REQUIRED WORK
Please repeat the entire listing verbatim and keep the pictures out.

INFORMATION SUPPLIED
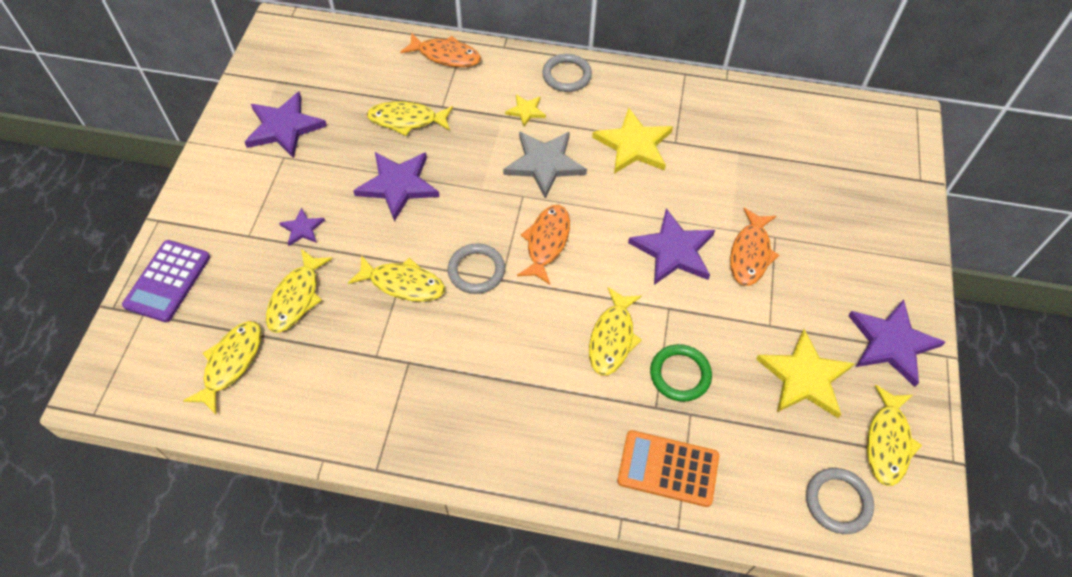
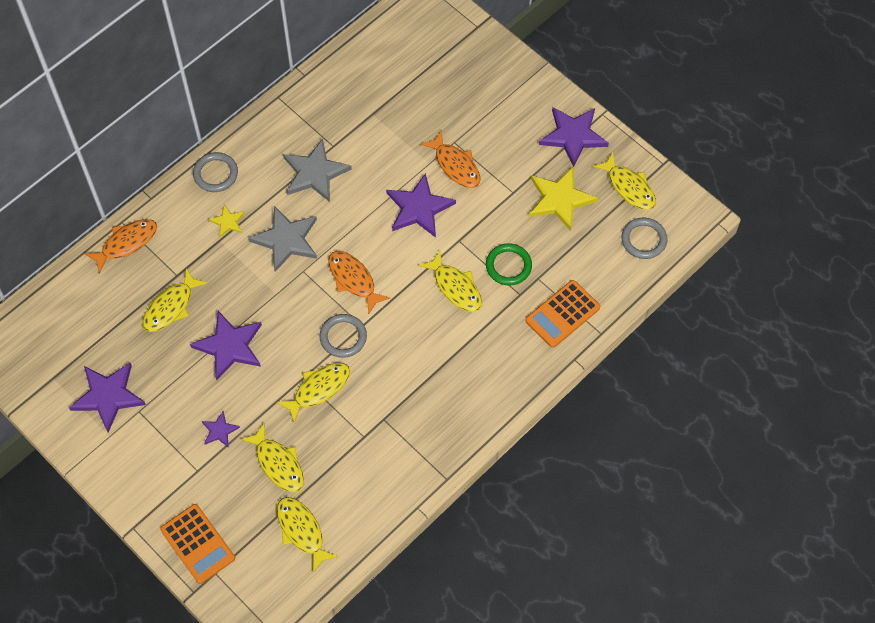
camera: 55 degrees left, 5 degrees up
(167, 281) = (197, 544): purple calculator -> orange calculator
(633, 145) = (315, 173): yellow star -> grey star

ANSWER SPACE
camera: 55 degrees left, 5 degrees up
(167, 281) = (197, 544): purple calculator -> orange calculator
(633, 145) = (315, 173): yellow star -> grey star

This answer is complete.